## [ABOUT THIS TASK]
Type out the data again, word for word and in full.

## [MATERIAL PROVIDED]

################

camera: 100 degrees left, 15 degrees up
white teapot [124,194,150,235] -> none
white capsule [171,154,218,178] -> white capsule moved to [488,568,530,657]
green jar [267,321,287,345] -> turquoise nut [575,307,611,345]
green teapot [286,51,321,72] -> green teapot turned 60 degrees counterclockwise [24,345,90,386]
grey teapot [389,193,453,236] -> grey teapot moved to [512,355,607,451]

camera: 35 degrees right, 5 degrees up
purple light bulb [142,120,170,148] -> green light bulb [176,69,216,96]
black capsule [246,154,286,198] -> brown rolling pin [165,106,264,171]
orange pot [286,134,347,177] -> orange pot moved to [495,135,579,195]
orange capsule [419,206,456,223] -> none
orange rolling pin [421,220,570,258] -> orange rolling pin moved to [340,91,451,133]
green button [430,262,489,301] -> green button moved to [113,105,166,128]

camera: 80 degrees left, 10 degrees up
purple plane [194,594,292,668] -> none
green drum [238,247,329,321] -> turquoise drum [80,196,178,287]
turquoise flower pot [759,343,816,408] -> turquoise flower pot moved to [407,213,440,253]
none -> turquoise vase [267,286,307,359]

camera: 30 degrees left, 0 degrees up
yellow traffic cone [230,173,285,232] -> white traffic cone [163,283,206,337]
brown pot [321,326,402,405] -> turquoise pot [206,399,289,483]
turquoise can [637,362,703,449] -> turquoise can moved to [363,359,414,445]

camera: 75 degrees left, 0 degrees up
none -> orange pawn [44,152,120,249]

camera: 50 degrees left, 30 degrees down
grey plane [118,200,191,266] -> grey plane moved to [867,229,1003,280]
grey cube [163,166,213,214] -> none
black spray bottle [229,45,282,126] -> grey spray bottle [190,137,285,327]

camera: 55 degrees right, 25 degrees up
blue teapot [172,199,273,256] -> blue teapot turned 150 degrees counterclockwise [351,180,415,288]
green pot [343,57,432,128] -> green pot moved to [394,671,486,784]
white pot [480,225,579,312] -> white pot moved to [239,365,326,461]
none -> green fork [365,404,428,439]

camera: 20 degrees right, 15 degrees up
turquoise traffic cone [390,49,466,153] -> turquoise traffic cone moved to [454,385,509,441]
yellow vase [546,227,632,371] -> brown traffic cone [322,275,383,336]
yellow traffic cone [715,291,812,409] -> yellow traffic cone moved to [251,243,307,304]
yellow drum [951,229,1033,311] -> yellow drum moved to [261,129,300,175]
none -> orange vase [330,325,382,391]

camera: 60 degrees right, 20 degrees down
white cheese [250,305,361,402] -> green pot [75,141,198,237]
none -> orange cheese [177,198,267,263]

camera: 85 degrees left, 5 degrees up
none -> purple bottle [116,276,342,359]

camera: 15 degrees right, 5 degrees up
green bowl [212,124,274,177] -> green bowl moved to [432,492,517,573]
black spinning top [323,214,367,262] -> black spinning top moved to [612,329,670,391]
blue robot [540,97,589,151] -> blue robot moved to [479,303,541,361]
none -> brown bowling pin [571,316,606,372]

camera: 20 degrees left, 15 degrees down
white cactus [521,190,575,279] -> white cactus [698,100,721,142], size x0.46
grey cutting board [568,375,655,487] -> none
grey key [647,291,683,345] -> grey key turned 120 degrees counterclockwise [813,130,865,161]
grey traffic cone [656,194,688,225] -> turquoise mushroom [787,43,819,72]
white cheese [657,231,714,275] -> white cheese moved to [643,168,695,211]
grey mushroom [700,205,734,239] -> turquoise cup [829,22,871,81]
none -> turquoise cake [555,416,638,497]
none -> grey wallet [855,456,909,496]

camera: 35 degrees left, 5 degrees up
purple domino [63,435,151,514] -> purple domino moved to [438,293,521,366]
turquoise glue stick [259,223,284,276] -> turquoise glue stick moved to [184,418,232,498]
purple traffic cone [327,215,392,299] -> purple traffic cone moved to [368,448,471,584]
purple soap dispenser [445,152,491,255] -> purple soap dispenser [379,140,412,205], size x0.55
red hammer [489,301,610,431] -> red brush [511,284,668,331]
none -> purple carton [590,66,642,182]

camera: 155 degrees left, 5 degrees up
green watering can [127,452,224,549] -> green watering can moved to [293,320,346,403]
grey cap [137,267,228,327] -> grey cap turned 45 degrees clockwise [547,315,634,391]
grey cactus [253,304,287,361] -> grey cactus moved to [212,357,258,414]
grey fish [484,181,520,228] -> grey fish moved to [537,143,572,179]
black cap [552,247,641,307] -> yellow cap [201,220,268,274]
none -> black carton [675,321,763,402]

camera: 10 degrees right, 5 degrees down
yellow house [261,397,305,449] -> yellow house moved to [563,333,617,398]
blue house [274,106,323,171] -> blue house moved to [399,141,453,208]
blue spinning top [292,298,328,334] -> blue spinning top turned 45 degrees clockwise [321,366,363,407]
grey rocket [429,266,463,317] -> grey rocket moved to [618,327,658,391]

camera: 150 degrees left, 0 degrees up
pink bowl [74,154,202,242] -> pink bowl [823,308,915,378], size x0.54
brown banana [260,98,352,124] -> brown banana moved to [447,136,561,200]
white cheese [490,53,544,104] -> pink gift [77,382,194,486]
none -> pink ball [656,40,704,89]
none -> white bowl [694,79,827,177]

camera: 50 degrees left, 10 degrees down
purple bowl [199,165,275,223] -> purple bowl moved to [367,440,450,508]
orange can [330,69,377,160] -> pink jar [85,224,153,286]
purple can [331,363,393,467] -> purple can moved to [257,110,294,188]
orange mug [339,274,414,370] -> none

################

## [SOLUTION FOR THIS EXERCISE]
camera: 100 degrees left, 15 degrees up
white teapot [124,194,150,235] -> none
white capsule [171,154,218,178] -> white capsule moved to [488,568,530,657]
green jar [267,321,287,345] -> turquoise nut [575,307,611,345]
green teapot [286,51,321,72] -> green teapot turned 60 degrees counterclockwise [24,345,90,386]
grey teapot [389,193,453,236] -> grey teapot moved to [512,355,607,451]

camera: 35 degrees right, 5 degrees up
purple light bulb [142,120,170,148] -> green light bulb [176,69,216,96]
black capsule [246,154,286,198] -> brown rolling pin [165,106,264,171]
orange pot [286,134,347,177] -> orange pot moved to [495,135,579,195]
orange capsule [419,206,456,223] -> none
orange rolling pin [421,220,570,258] -> orange rolling pin moved to [340,91,451,133]
green button [430,262,489,301] -> green button moved to [113,105,166,128]

camera: 80 degrees left, 10 degrees up
purple plane [194,594,292,668] -> none
green drum [238,247,329,321] -> turquoise drum [80,196,178,287]
turquoise flower pot [759,343,816,408] -> turquoise flower pot moved to [407,213,440,253]
none -> turquoise vase [267,286,307,359]

camera: 30 degrees left, 0 degrees up
yellow traffic cone [230,173,285,232] -> white traffic cone [163,283,206,337]
brown pot [321,326,402,405] -> turquoise pot [206,399,289,483]
turquoise can [637,362,703,449] -> turquoise can moved to [363,359,414,445]

camera: 75 degrees left, 0 degrees up
none -> orange pawn [44,152,120,249]

camera: 50 degrees left, 30 degrees down
grey plane [118,200,191,266] -> grey plane moved to [867,229,1003,280]
grey cube [163,166,213,214] -> none
black spray bottle [229,45,282,126] -> grey spray bottle [190,137,285,327]

camera: 55 degrees right, 25 degrees up
blue teapot [172,199,273,256] -> blue teapot turned 150 degrees counterclockwise [351,180,415,288]
green pot [343,57,432,128] -> green pot moved to [394,671,486,784]
white pot [480,225,579,312] -> white pot moved to [239,365,326,461]
none -> green fork [365,404,428,439]

camera: 20 degrees right, 15 degrees up
turquoise traffic cone [390,49,466,153] -> turquoise traffic cone moved to [454,385,509,441]
yellow vase [546,227,632,371] -> brown traffic cone [322,275,383,336]
yellow traffic cone [715,291,812,409] -> yellow traffic cone moved to [251,243,307,304]
yellow drum [951,229,1033,311] -> yellow drum moved to [261,129,300,175]
none -> orange vase [330,325,382,391]

camera: 60 degrees right, 20 degrees down
white cheese [250,305,361,402] -> green pot [75,141,198,237]
none -> orange cheese [177,198,267,263]

camera: 85 degrees left, 5 degrees up
none -> purple bottle [116,276,342,359]

camera: 15 degrees right, 5 degrees up
green bowl [212,124,274,177] -> green bowl moved to [432,492,517,573]
black spinning top [323,214,367,262] -> black spinning top moved to [612,329,670,391]
blue robot [540,97,589,151] -> blue robot moved to [479,303,541,361]
none -> brown bowling pin [571,316,606,372]

camera: 20 degrees left, 15 degrees down
white cactus [521,190,575,279] -> white cactus [698,100,721,142], size x0.46
grey cutting board [568,375,655,487] -> none
grey key [647,291,683,345] -> grey key turned 120 degrees counterclockwise [813,130,865,161]
grey traffic cone [656,194,688,225] -> turquoise mushroom [787,43,819,72]
white cheese [657,231,714,275] -> white cheese moved to [643,168,695,211]
grey mushroom [700,205,734,239] -> turquoise cup [829,22,871,81]
none -> turquoise cake [555,416,638,497]
none -> grey wallet [855,456,909,496]

camera: 35 degrees left, 5 degrees up
purple domino [63,435,151,514] -> purple domino moved to [438,293,521,366]
turquoise glue stick [259,223,284,276] -> turquoise glue stick moved to [184,418,232,498]
purple traffic cone [327,215,392,299] -> purple traffic cone moved to [368,448,471,584]
purple soap dispenser [445,152,491,255] -> purple soap dispenser [379,140,412,205], size x0.55
red hammer [489,301,610,431] -> red brush [511,284,668,331]
none -> purple carton [590,66,642,182]

camera: 155 degrees left, 5 degrees up
green watering can [127,452,224,549] -> green watering can moved to [293,320,346,403]
grey cap [137,267,228,327] -> grey cap turned 45 degrees clockwise [547,315,634,391]
grey cactus [253,304,287,361] -> grey cactus moved to [212,357,258,414]
grey fish [484,181,520,228] -> grey fish moved to [537,143,572,179]
black cap [552,247,641,307] -> yellow cap [201,220,268,274]
none -> black carton [675,321,763,402]

camera: 10 degrees right, 5 degrees down
yellow house [261,397,305,449] -> yellow house moved to [563,333,617,398]
blue house [274,106,323,171] -> blue house moved to [399,141,453,208]
blue spinning top [292,298,328,334] -> blue spinning top turned 45 degrees clockwise [321,366,363,407]
grey rocket [429,266,463,317] -> grey rocket moved to [618,327,658,391]

camera: 150 degrees left, 0 degrees up
pink bowl [74,154,202,242] -> pink bowl [823,308,915,378], size x0.54
brown banana [260,98,352,124] -> brown banana moved to [447,136,561,200]
white cheese [490,53,544,104] -> pink gift [77,382,194,486]
none -> pink ball [656,40,704,89]
none -> white bowl [694,79,827,177]

camera: 50 degrees left, 10 degrees down
purple bowl [199,165,275,223] -> purple bowl moved to [367,440,450,508]
orange can [330,69,377,160] -> pink jar [85,224,153,286]
purple can [331,363,393,467] -> purple can moved to [257,110,294,188]
orange mug [339,274,414,370] -> none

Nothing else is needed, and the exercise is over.